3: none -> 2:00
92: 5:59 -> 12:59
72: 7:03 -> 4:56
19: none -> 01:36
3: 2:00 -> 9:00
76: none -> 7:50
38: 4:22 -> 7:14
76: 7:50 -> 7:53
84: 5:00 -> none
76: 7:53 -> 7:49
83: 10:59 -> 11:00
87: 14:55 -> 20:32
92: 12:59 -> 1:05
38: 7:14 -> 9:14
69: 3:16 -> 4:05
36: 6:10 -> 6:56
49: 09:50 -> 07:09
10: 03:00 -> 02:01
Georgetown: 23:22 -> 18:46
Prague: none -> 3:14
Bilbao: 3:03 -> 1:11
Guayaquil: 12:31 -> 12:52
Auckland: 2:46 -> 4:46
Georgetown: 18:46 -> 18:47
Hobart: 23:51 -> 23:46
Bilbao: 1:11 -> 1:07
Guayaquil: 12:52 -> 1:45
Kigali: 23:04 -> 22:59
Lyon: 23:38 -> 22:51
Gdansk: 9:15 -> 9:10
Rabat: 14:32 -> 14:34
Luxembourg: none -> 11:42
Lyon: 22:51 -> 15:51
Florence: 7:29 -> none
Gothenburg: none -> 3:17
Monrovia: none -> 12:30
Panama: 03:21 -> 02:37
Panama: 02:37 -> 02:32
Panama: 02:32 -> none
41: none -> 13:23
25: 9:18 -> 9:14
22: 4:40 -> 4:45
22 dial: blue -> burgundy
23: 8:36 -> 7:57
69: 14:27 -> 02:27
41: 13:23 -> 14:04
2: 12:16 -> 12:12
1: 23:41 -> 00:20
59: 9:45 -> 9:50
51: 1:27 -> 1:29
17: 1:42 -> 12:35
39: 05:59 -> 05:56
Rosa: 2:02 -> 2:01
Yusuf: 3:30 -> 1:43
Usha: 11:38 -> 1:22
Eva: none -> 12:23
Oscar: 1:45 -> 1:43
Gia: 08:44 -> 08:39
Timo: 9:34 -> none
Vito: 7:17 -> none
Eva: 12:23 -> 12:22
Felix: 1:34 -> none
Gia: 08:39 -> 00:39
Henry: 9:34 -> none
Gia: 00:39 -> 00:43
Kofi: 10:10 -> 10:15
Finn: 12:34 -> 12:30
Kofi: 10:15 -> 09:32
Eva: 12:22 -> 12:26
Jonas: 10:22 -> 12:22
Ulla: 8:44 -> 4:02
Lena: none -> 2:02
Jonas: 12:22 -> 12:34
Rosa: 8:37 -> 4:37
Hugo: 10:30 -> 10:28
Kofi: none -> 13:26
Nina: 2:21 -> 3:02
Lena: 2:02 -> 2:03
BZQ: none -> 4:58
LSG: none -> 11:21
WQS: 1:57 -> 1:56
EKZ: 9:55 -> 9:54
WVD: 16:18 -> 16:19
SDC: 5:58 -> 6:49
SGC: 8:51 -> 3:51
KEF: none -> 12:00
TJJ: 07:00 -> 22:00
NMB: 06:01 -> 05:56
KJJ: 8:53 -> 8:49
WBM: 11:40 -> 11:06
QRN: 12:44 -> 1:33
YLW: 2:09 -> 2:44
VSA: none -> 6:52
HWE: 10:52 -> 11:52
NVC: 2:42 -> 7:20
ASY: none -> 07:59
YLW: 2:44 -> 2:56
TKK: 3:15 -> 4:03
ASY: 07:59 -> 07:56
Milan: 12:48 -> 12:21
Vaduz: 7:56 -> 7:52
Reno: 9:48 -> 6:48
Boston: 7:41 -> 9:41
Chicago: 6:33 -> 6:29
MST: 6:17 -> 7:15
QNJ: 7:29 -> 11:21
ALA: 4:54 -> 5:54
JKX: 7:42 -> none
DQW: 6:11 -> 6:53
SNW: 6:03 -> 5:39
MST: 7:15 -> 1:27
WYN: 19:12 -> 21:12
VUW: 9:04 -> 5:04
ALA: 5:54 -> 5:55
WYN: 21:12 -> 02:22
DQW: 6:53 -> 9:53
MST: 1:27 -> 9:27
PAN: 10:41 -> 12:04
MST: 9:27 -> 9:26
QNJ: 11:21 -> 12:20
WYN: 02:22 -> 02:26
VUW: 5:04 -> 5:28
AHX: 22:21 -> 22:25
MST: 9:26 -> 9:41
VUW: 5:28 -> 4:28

┄┄┄┄┄┄┄┄┄┄┄┄┄┄┄┄┄┄┄┄

REQUIRED WORK: Copy out every line of the records above, from the first to the last, character for character and without any changes.

COMPLETE OUTPUT:
3: none -> 2:00
92: 5:59 -> 12:59
72: 7:03 -> 4:56
19: none -> 01:36
3: 2:00 -> 9:00
76: none -> 7:50
38: 4:22 -> 7:14
76: 7:50 -> 7:53
84: 5:00 -> none
76: 7:53 -> 7:49
83: 10:59 -> 11:00
87: 14:55 -> 20:32
92: 12:59 -> 1:05
38: 7:14 -> 9:14
69: 3:16 -> 4:05
36: 6:10 -> 6:56
49: 09:50 -> 07:09
10: 03:00 -> 02:01
Georgetown: 23:22 -> 18:46
Prague: none -> 3:14
Bilbao: 3:03 -> 1:11
Guayaquil: 12:31 -> 12:52
Auckland: 2:46 -> 4:46
Georgetown: 18:46 -> 18:47
Hobart: 23:51 -> 23:46
Bilbao: 1:11 -> 1:07
Guayaquil: 12:52 -> 1:45
Kigali: 23:04 -> 22:59
Lyon: 23:38 -> 22:51
Gdansk: 9:15 -> 9:10
Rabat: 14:32 -> 14:34
Luxembourg: none -> 11:42
Lyon: 22:51 -> 15:51
Florence: 7:29 -> none
Gothenburg: none -> 3:17
Monrovia: none -> 12:30
Panama: 03:21 -> 02:37
Panama: 02:37 -> 02:32
Panama: 02:32 -> none
41: none -> 13:23
25: 9:18 -> 9:14
22: 4:40 -> 4:45
22 dial: blue -> burgundy
23: 8:36 -> 7:57
69: 14:27 -> 02:27
41: 13:23 -> 14:04
2: 12:16 -> 12:12
1: 23:41 -> 00:20
59: 9:45 -> 9:50
51: 1:27 -> 1:29
17: 1:42 -> 12:35
39: 05:59 -> 05:56
Rosa: 2:02 -> 2:01
Yusuf: 3:30 -> 1:43
Usha: 11:38 -> 1:22
Eva: none -> 12:23
Oscar: 1:45 -> 1:43
Gia: 08:44 -> 08:39
Timo: 9:34 -> none
Vito: 7:17 -> none
Eva: 12:23 -> 12:22
Felix: 1:34 -> none
Gia: 08:39 -> 00:39
Henry: 9:34 -> none
Gia: 00:39 -> 00:43
Kofi: 10:10 -> 10:15
Finn: 12:34 -> 12:30
Kofi: 10:15 -> 09:32
Eva: 12:22 -> 12:26
Jonas: 10:22 -> 12:22
Ulla: 8:44 -> 4:02
Lena: none -> 2:02
Jonas: 12:22 -> 12:34
Rosa: 8:37 -> 4:37
Hugo: 10:30 -> 10:28
Kofi: none -> 13:26
Nina: 2:21 -> 3:02
Lena: 2:02 -> 2:03
BZQ: none -> 4:58
LSG: none -> 11:21
WQS: 1:57 -> 1:56
EKZ: 9:55 -> 9:54
WVD: 16:18 -> 16:19
SDC: 5:58 -> 6:49
SGC: 8:51 -> 3:51
KEF: none -> 12:00
TJJ: 07:00 -> 22:00
NMB: 06:01 -> 05:56
KJJ: 8:53 -> 8:49
WBM: 11:40 -> 11:06
QRN: 12:44 -> 1:33
YLW: 2:09 -> 2:44
VSA: none -> 6:52
HWE: 10:52 -> 11:52
NVC: 2:42 -> 7:20
ASY: none -> 07:59
YLW: 2:44 -> 2:56
TKK: 3:15 -> 4:03
ASY: 07:59 -> 07:56
Milan: 12:48 -> 12:21
Vaduz: 7:56 -> 7:52
Reno: 9:48 -> 6:48
Boston: 7:41 -> 9:41
Chicago: 6:33 -> 6:29
MST: 6:17 -> 7:15
QNJ: 7:29 -> 11:21
ALA: 4:54 -> 5:54
JKX: 7:42 -> none
DQW: 6:11 -> 6:53
SNW: 6:03 -> 5:39
MST: 7:15 -> 1:27
WYN: 19:12 -> 21:12
VUW: 9:04 -> 5:04
ALA: 5:54 -> 5:55
WYN: 21:12 -> 02:22
DQW: 6:53 -> 9:53
MST: 1:27 -> 9:27
PAN: 10:41 -> 12:04
MST: 9:27 -> 9:26
QNJ: 11:21 -> 12:20
WYN: 02:22 -> 02:26
VUW: 5:04 -> 5:28
AHX: 22:21 -> 22:25
MST: 9:26 -> 9:41
VUW: 5:28 -> 4:28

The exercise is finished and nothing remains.